▶ _WHAT IS BEING ASKED_
Every record that follows should be written out word for word; the pictures stay out.

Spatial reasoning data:
────────
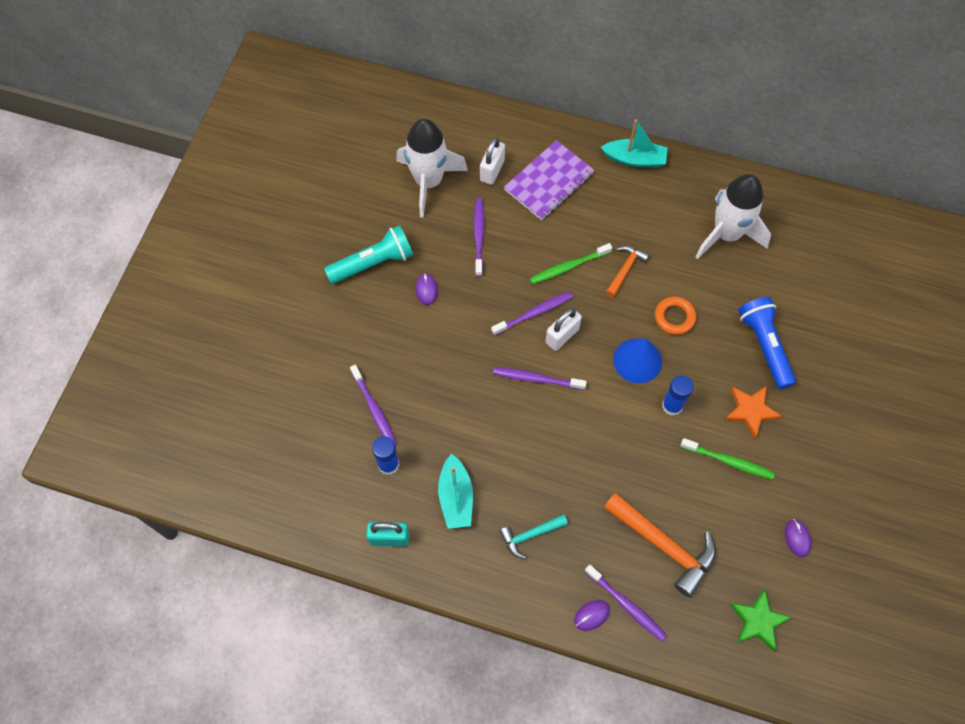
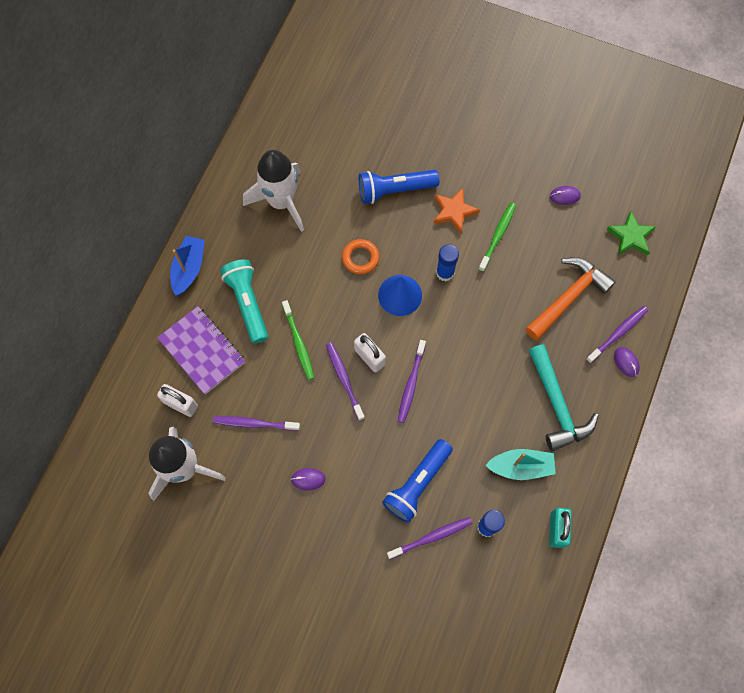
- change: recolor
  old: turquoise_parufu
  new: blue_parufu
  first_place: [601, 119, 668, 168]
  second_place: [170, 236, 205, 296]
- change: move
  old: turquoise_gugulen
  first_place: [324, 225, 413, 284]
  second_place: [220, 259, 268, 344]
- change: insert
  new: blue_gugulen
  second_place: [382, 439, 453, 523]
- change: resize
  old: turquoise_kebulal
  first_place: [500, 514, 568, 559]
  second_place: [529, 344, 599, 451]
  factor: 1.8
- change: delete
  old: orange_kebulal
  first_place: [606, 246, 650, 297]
────────
▶ _RESPONSE TO THE TASK_
- change: recolor
  old: turquoise_parufu
  new: blue_parufu
  first_place: [601, 119, 668, 168]
  second_place: [170, 236, 205, 296]
- change: move
  old: turquoise_gugulen
  first_place: [324, 225, 413, 284]
  second_place: [220, 259, 268, 344]
- change: insert
  new: blue_gugulen
  second_place: [382, 439, 453, 523]
- change: resize
  old: turquoise_kebulal
  first_place: [500, 514, 568, 559]
  second_place: [529, 344, 599, 451]
  factor: 1.8
- change: delete
  old: orange_kebulal
  first_place: [606, 246, 650, 297]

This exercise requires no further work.